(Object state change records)
----

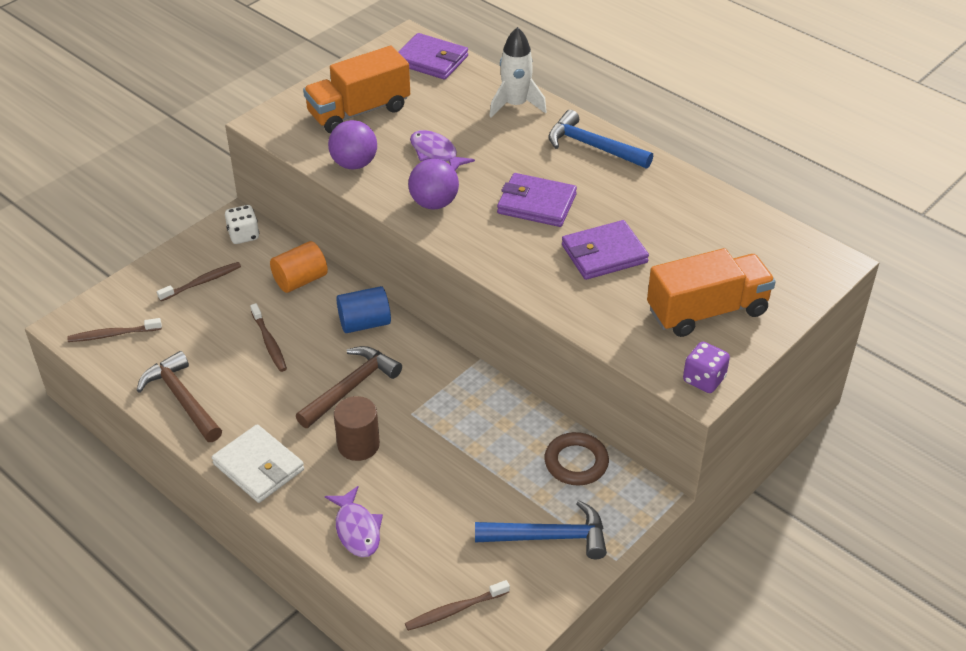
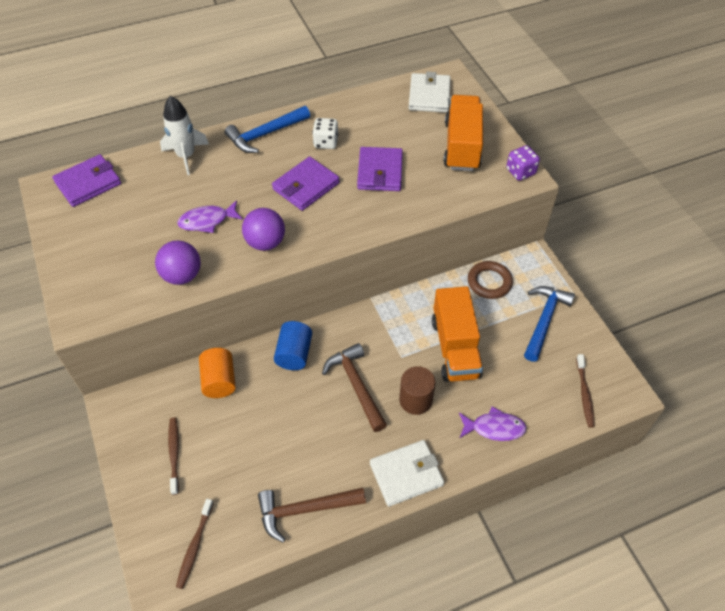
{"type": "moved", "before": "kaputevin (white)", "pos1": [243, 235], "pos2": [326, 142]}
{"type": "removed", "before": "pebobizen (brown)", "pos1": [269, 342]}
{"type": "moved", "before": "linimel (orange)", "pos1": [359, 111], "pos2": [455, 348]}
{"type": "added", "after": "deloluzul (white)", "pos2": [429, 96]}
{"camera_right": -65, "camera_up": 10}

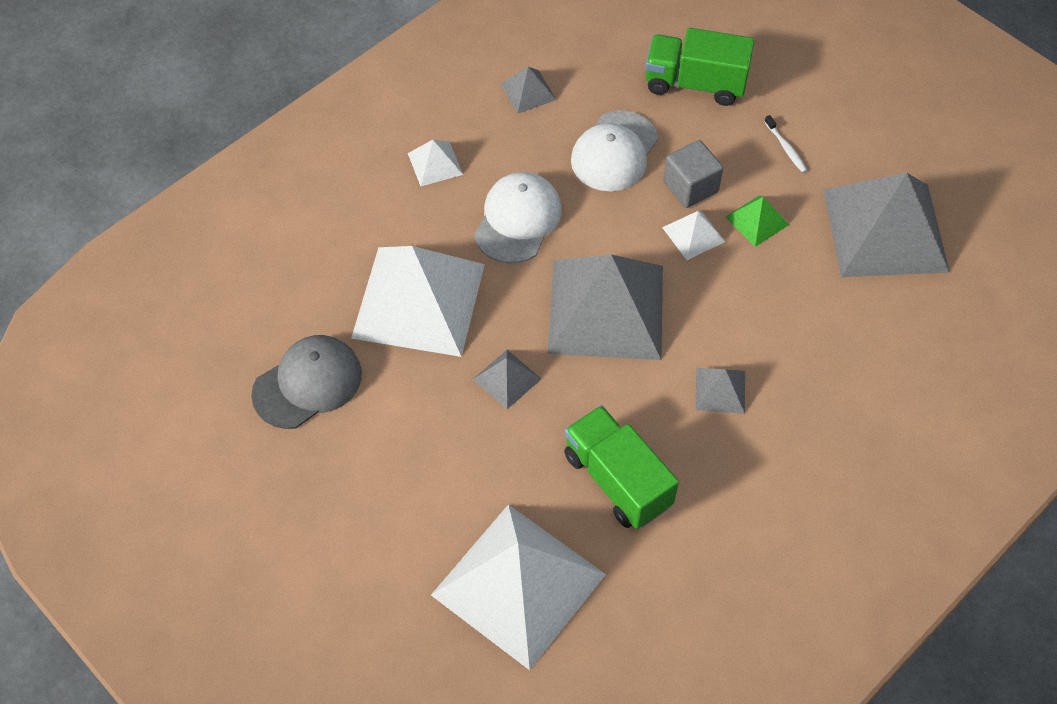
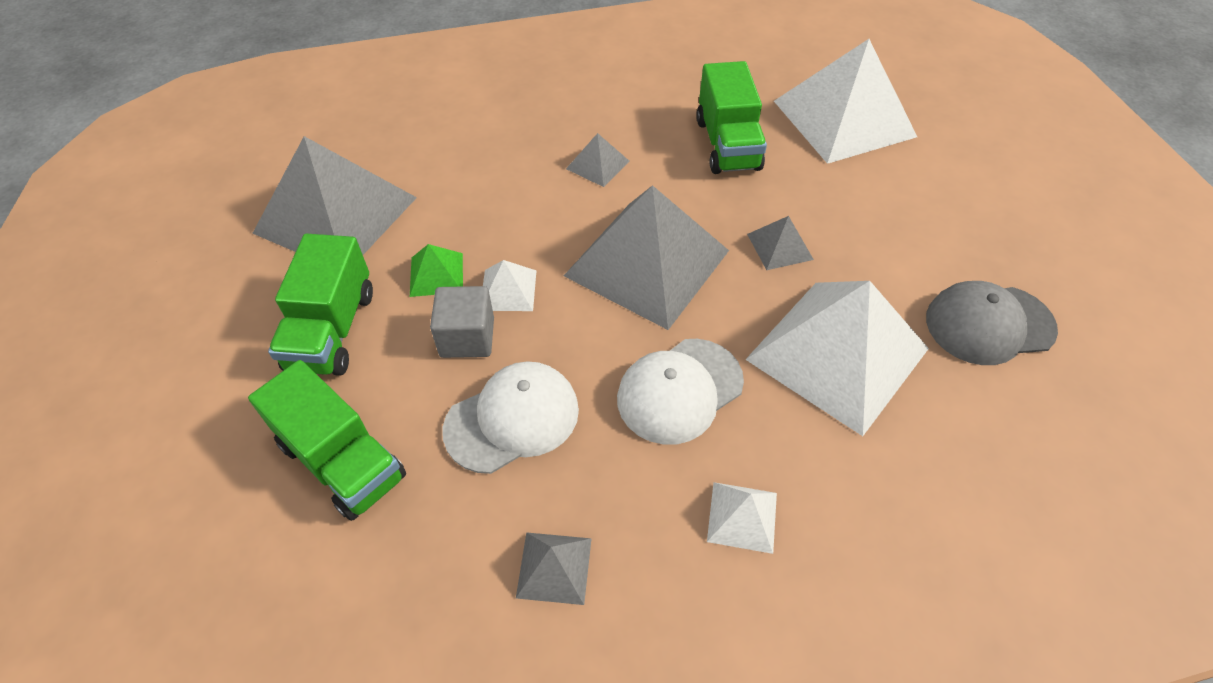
{"type": "replaced", "before": "pebobizen (white)", "after": "linimel (green)", "pos1": [786, 148], "pos2": [332, 330]}
{"camera_right": -150, "camera_up": -5}

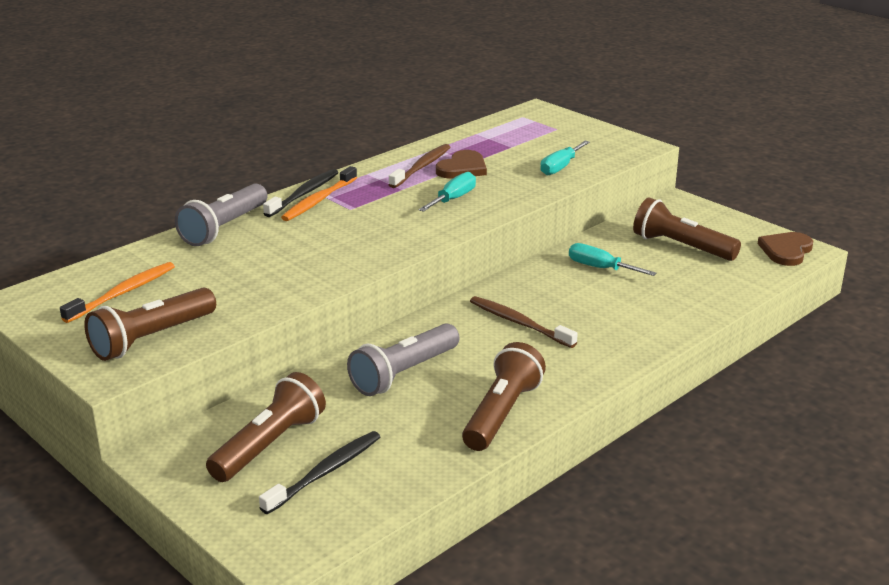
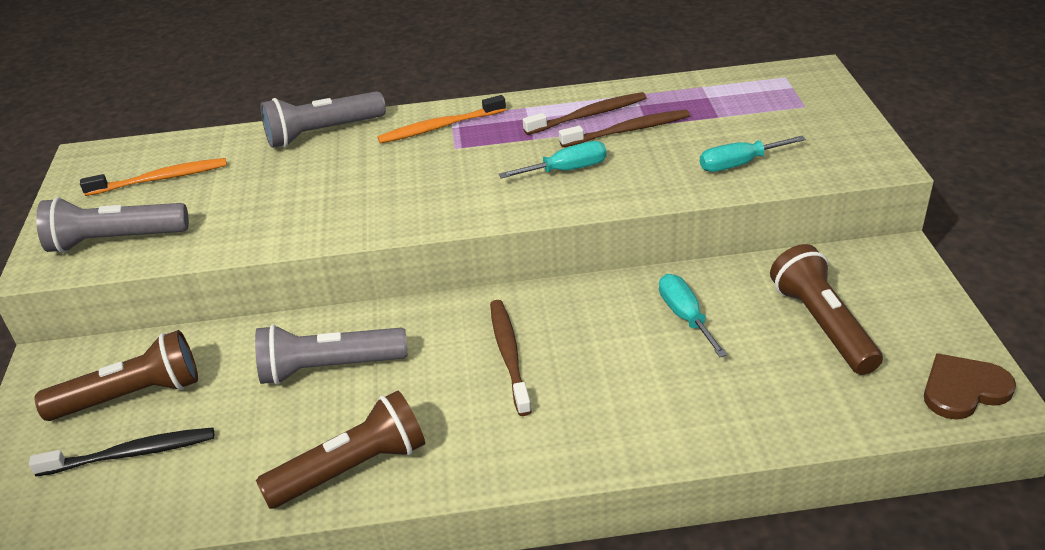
{"type": "recoloured", "before": "bisego (brown)", "after": "bisego (grey)", "pos1": [151, 338], "pos2": [115, 240]}
{"type": "removed", "before": "pebobizen (black)", "pos1": [304, 194]}
{"type": "replaced", "before": "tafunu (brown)", "after": "pebobizen (brown)", "pos1": [462, 168], "pos2": [628, 130]}
{"camera_right": 40, "camera_up": 10}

----

▸ WHAT THIS TASK INVOLVES: Scan the entries and show every line in which the word "after" is found.

▸ TASK RESULT:
{"type": "added", "after": "deloluzul (white)", "pos2": [429, 96]}
{"type": "replaced", "before": "pebobizen (white)", "after": "linimel (green)", "pos1": [786, 148], "pos2": [332, 330]}
{"type": "recoloured", "before": "bisego (brown)", "after": "bisego (grey)", "pos1": [151, 338], "pos2": [115, 240]}
{"type": "replaced", "before": "tafunu (brown)", "after": "pebobizen (brown)", "pos1": [462, 168], "pos2": [628, 130]}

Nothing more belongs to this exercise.